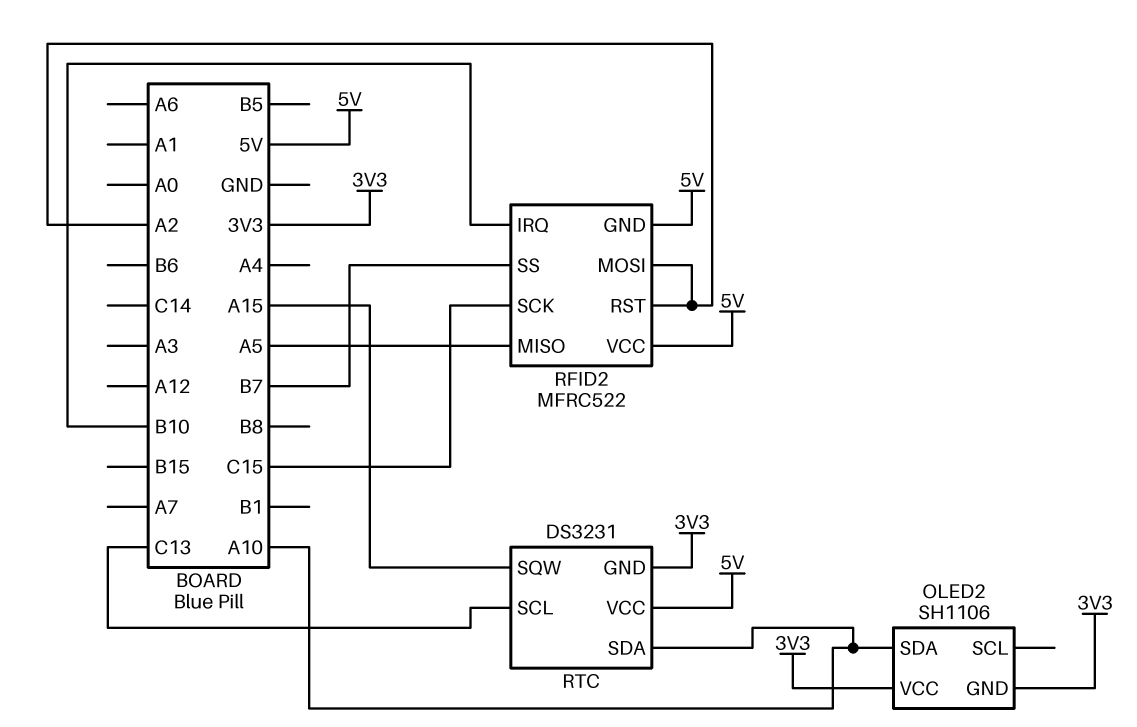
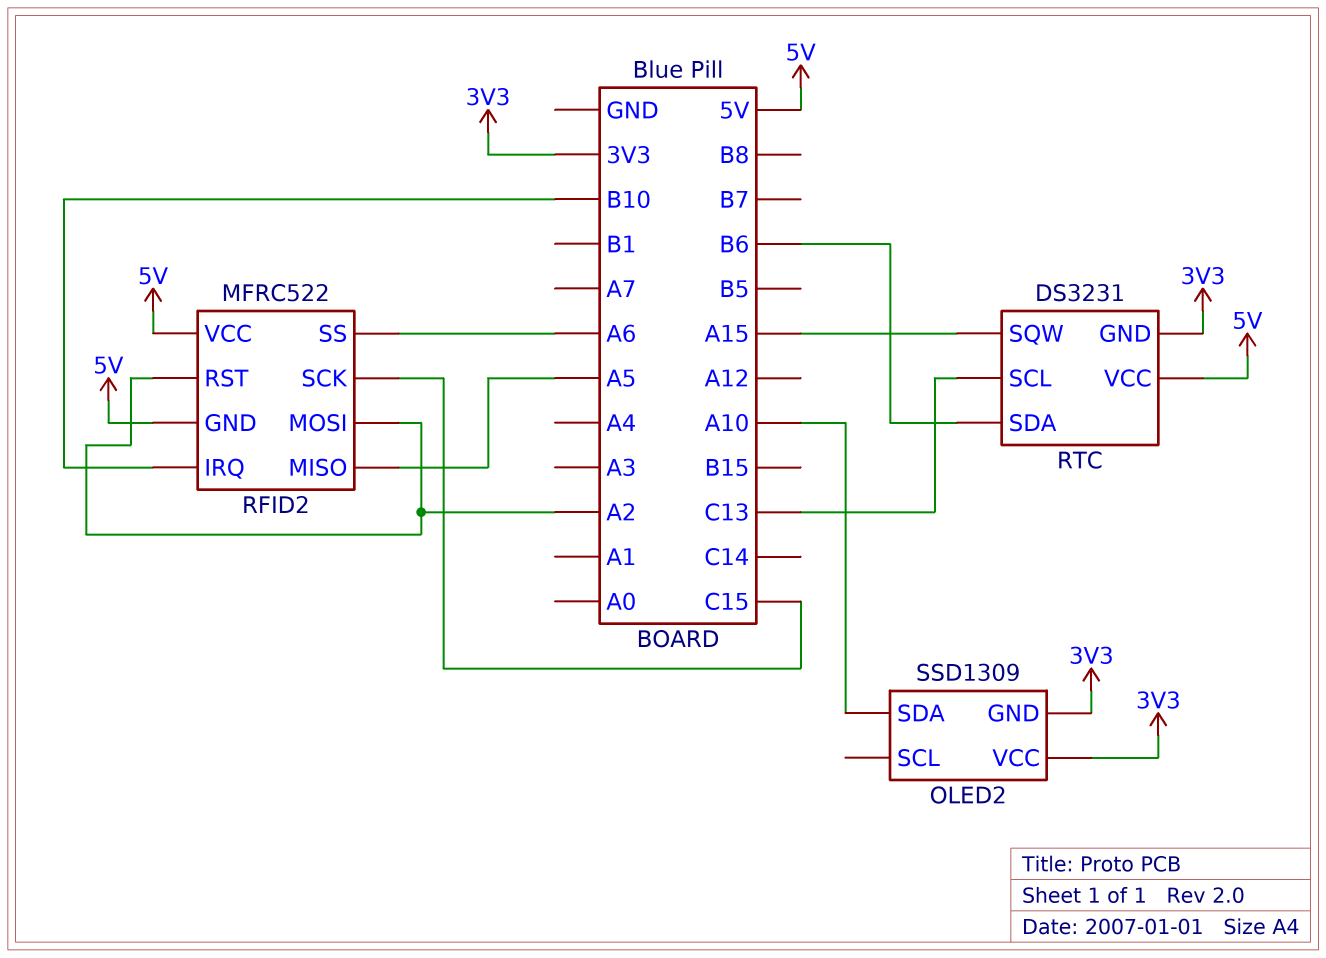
OLED2: SH1106 -> SSD1309
RFID2 pin SS: B7 -> A6
RTC pin SDA: A10 -> B6

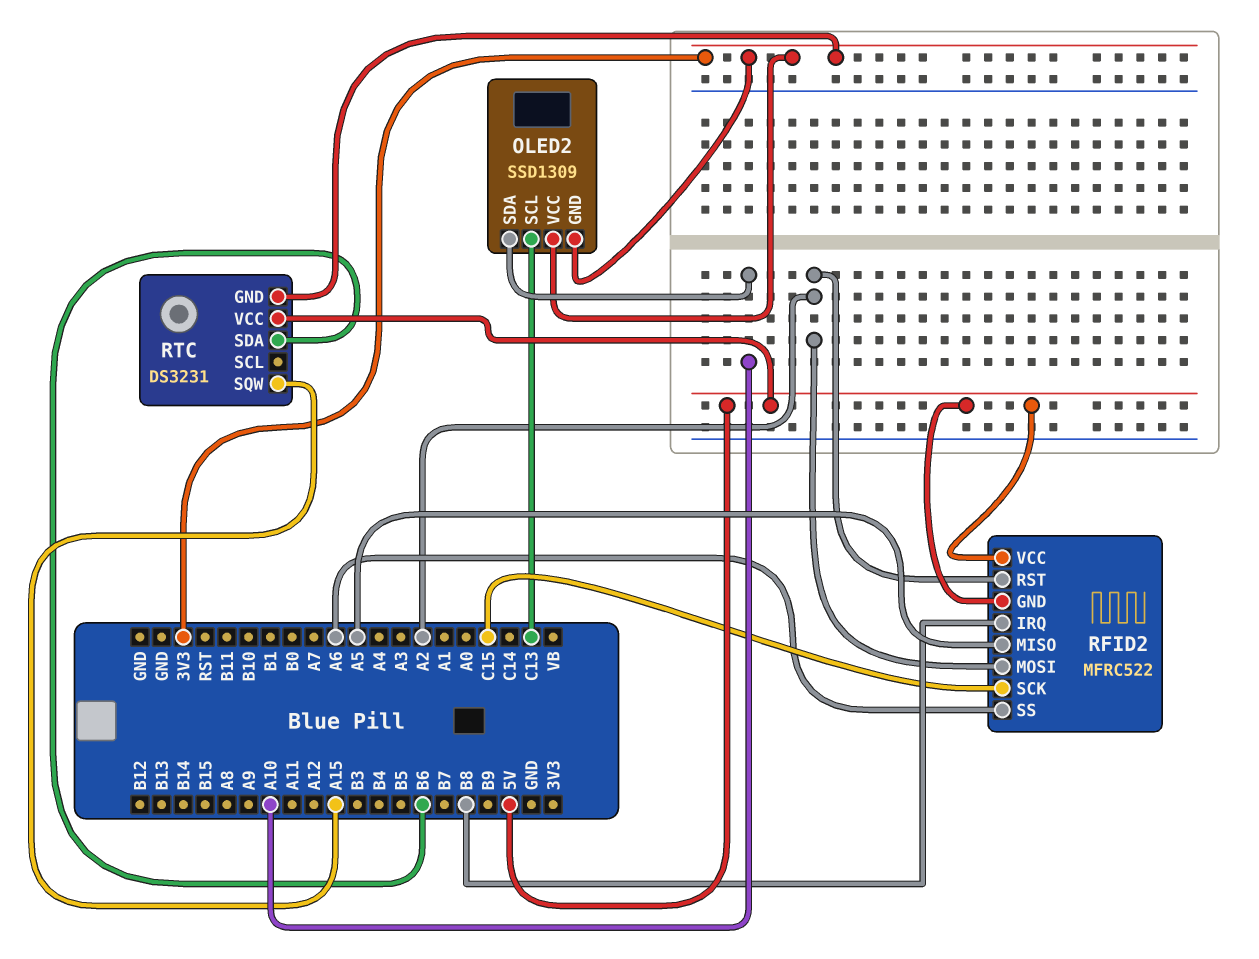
OLED2 pin SCL: none -> C13
RFID2 pin IRQ: B10 -> B8
RTC pin SCL: C13 -> none

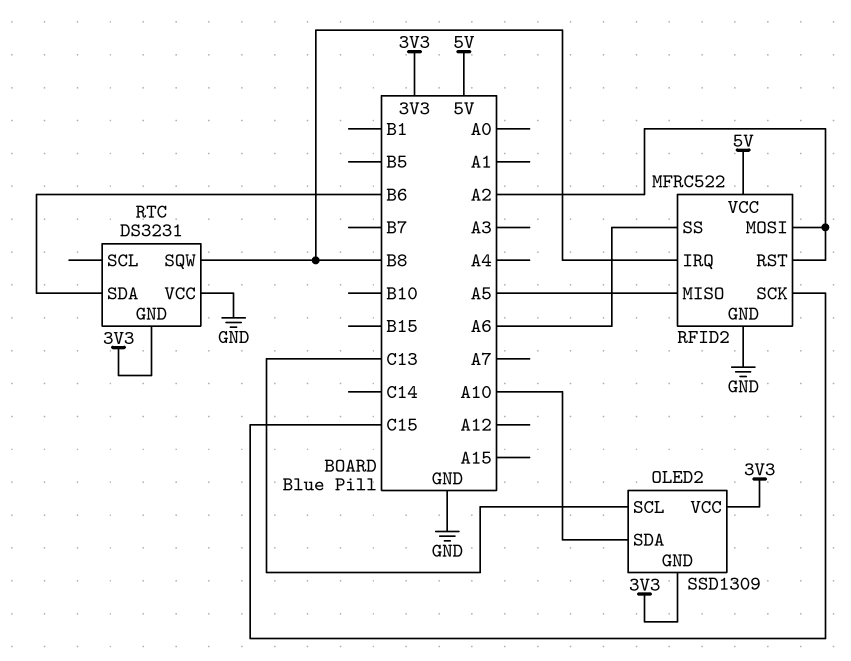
RFID2 pin GND: 5V -> GND
RTC pin SQW: A15 -> B8
RTC pin VCC: 5V -> GND

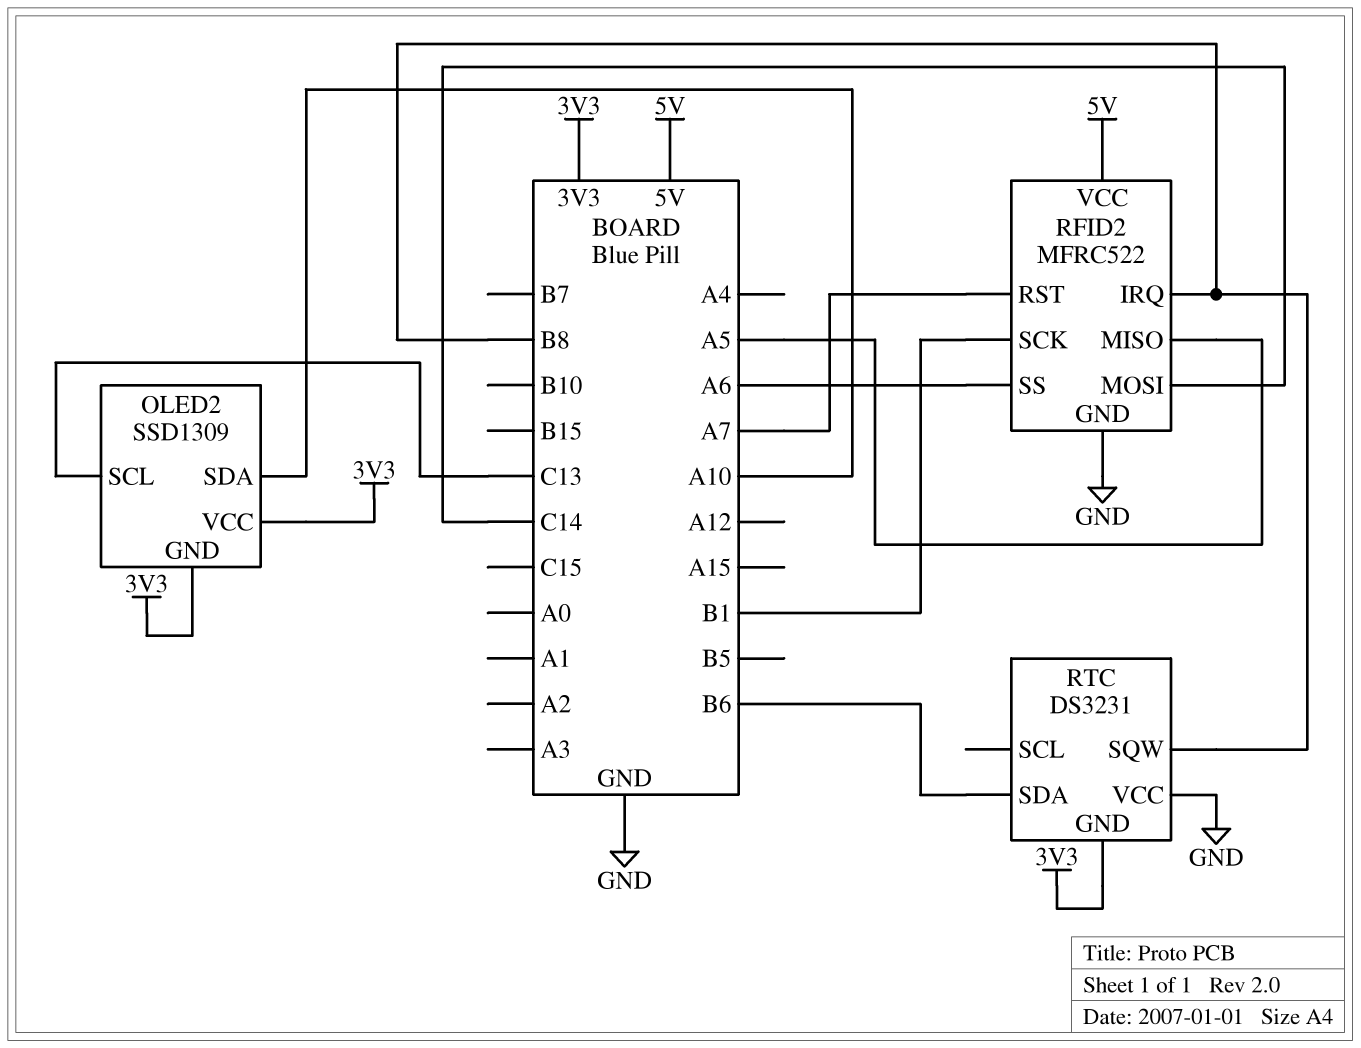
RFID2 pin MOSI: A2 -> C14
RFID2 pin RST: A2 -> A7
RFID2 pin SCK: C15 -> B1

┄┄┄┄┄┄┄┄┄┄

Copy every line of the material above in which the string "none" can be found.

RESPONSE:
OLED2 pin SCL: none -> C13
RTC pin SCL: C13 -> none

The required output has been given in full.